(THE RECORDS):
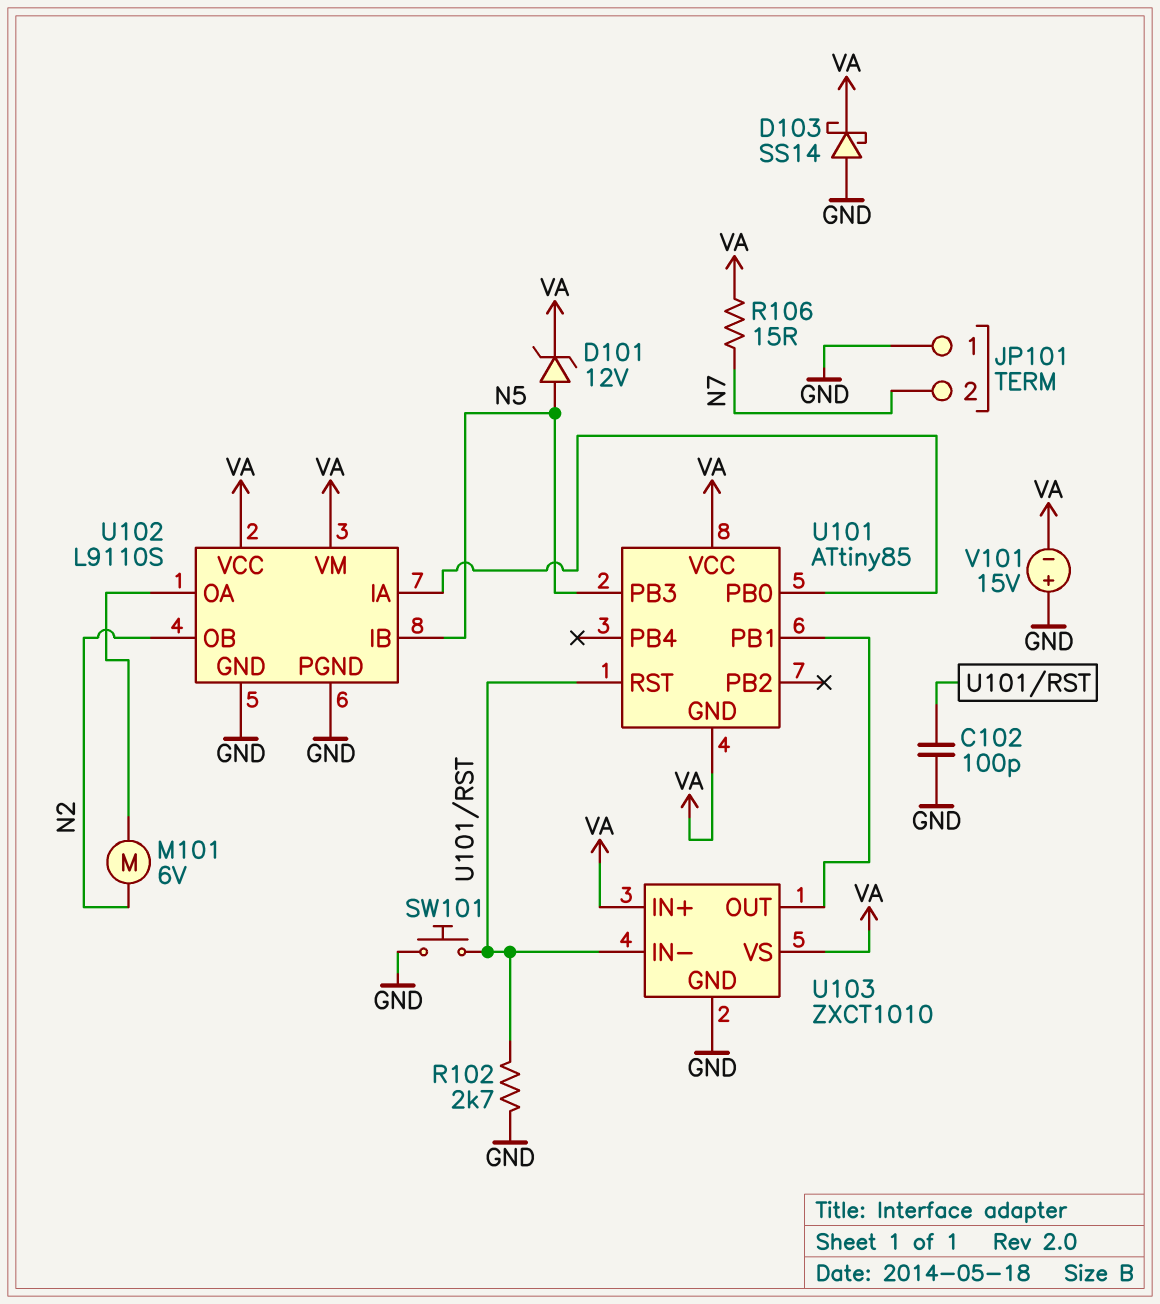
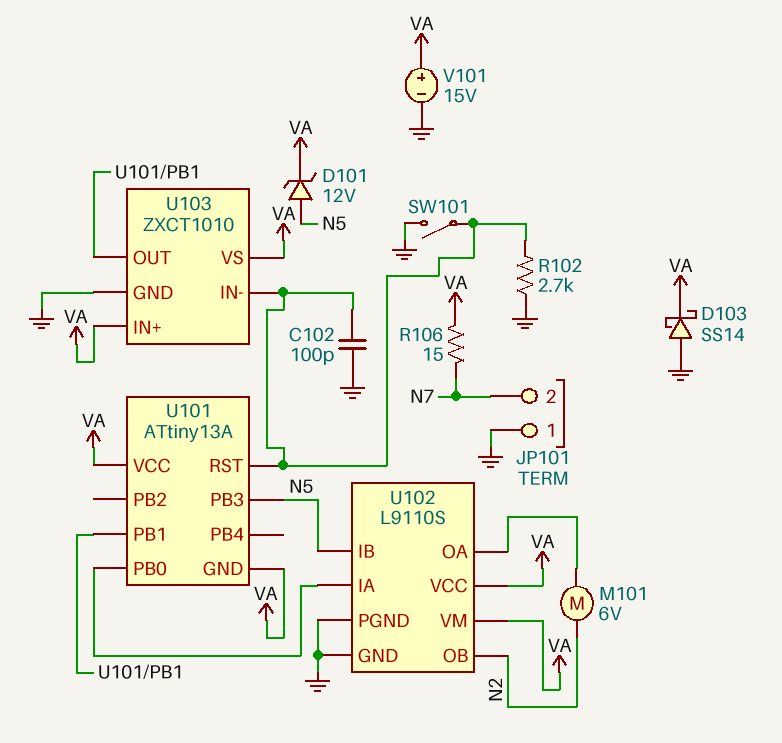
SW101: button (GND, U101/RST) -> switch (GND, U101/RST)
U101: ATtiny85 -> ATtiny13A
V101: 15V (plus GND, minus VA) -> 15V (plus VA, minus GND)

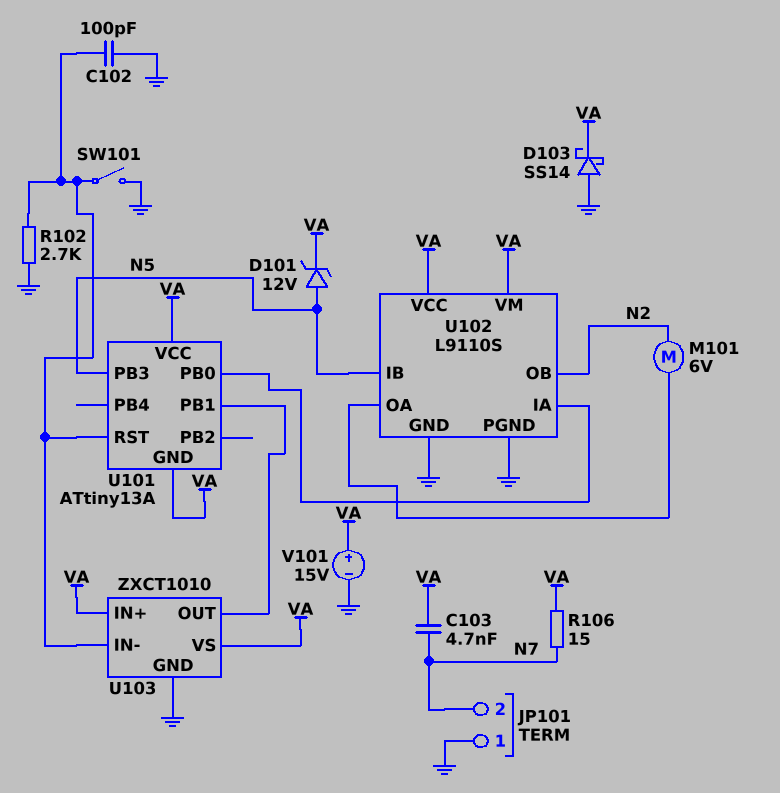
C103: none -> 4.7nF (N7, VA)

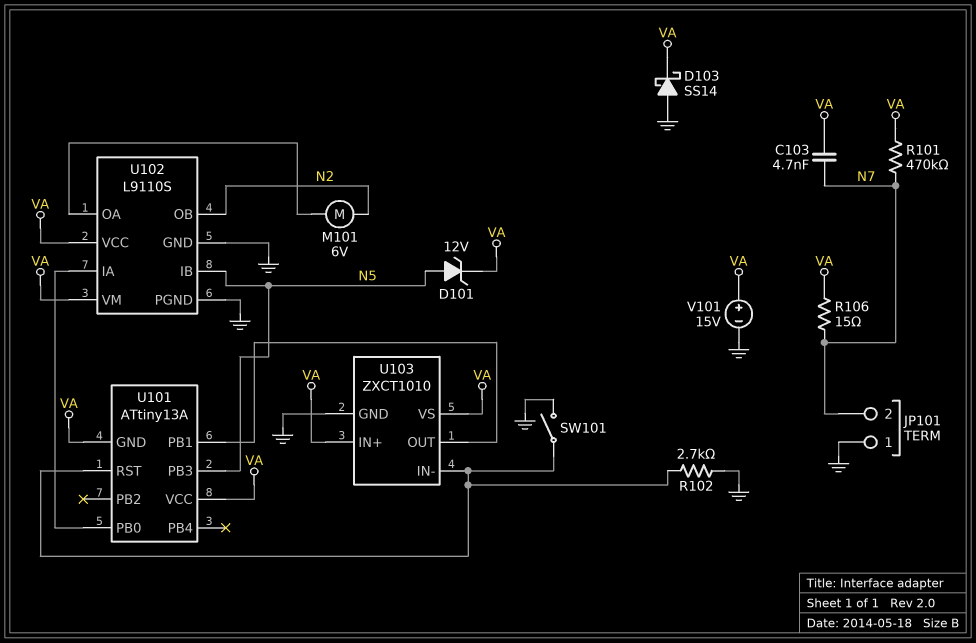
C102: 100pF (GND, U101/RST) -> none
R101: none -> 470k (N7, VA)

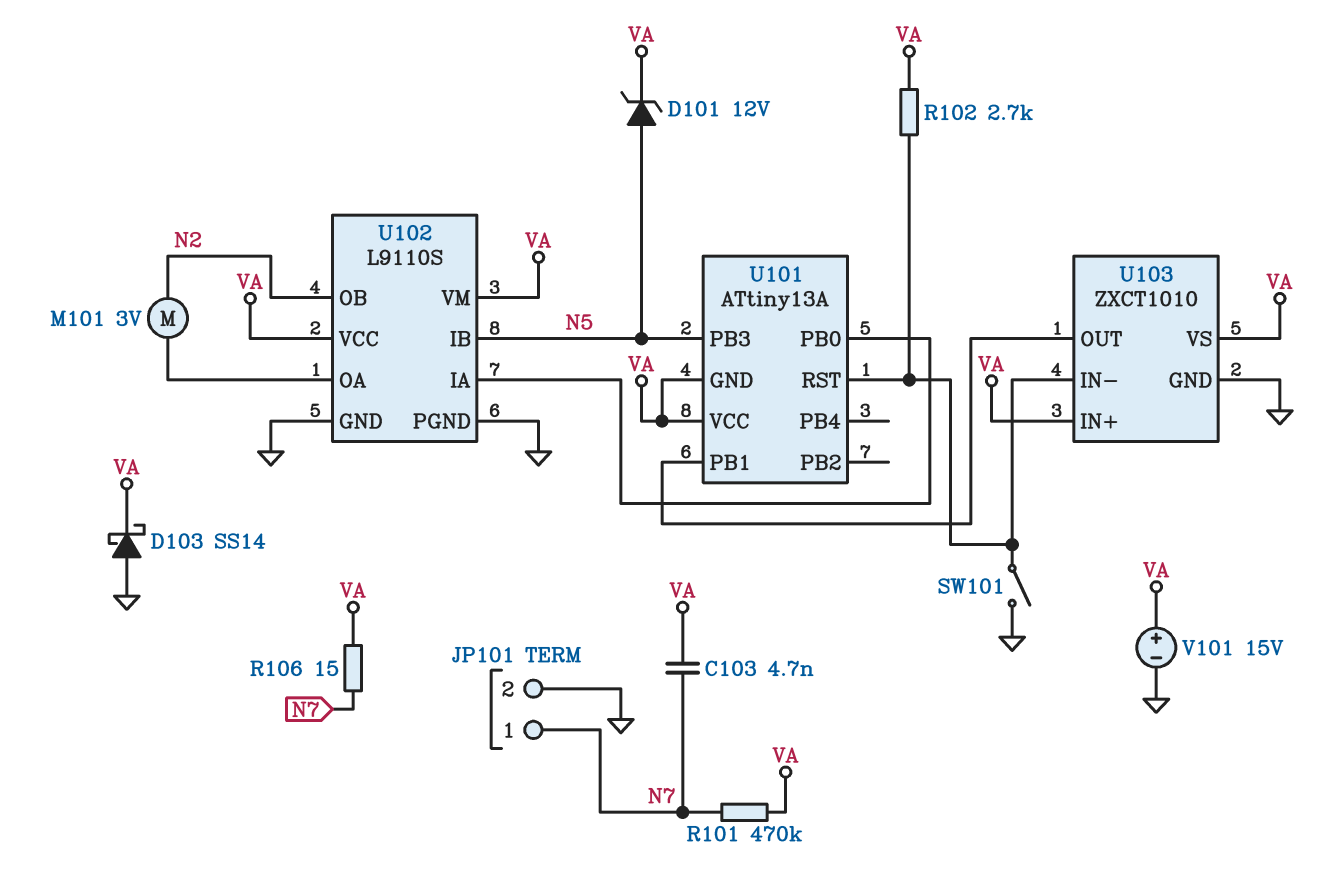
JP101 pin 1: GND -> N7
JP101 pin 2: N7 -> GND
M101: motor 6V (N2, U102/OA) -> motor 3V (N2, U102/OA)
R102: 2.7k (GND, U101/RST) -> 2.7k (U101/RST, VA)

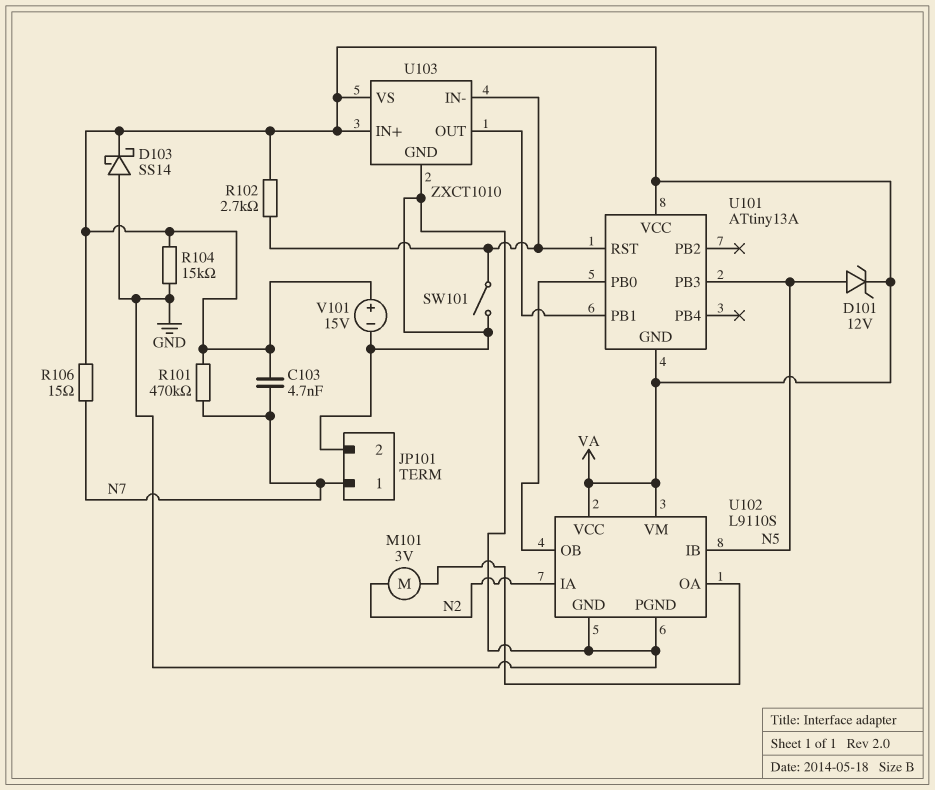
R104: none -> 15k (GND, VA)
U102 pin IA: U101/PB0 -> N2
U102 pin OB: N2 -> U101/PB0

(YOUR INSTRUCTIONS): A verbatim copy of every record is required, with all pictures excluded.

(RESPONSE):
SW101: button (GND, U101/RST) -> switch (GND, U101/RST)
U101: ATtiny85 -> ATtiny13A
V101: 15V (plus GND, minus VA) -> 15V (plus VA, minus GND)

C103: none -> 4.7nF (N7, VA)

C102: 100pF (GND, U101/RST) -> none
R101: none -> 470k (N7, VA)

JP101 pin 1: GND -> N7
JP101 pin 2: N7 -> GND
M101: motor 6V (N2, U102/OA) -> motor 3V (N2, U102/OA)
R102: 2.7k (GND, U101/RST) -> 2.7k (U101/RST, VA)

R104: none -> 15k (GND, VA)
U102 pin IA: U101/PB0 -> N2
U102 pin OB: N2 -> U101/PB0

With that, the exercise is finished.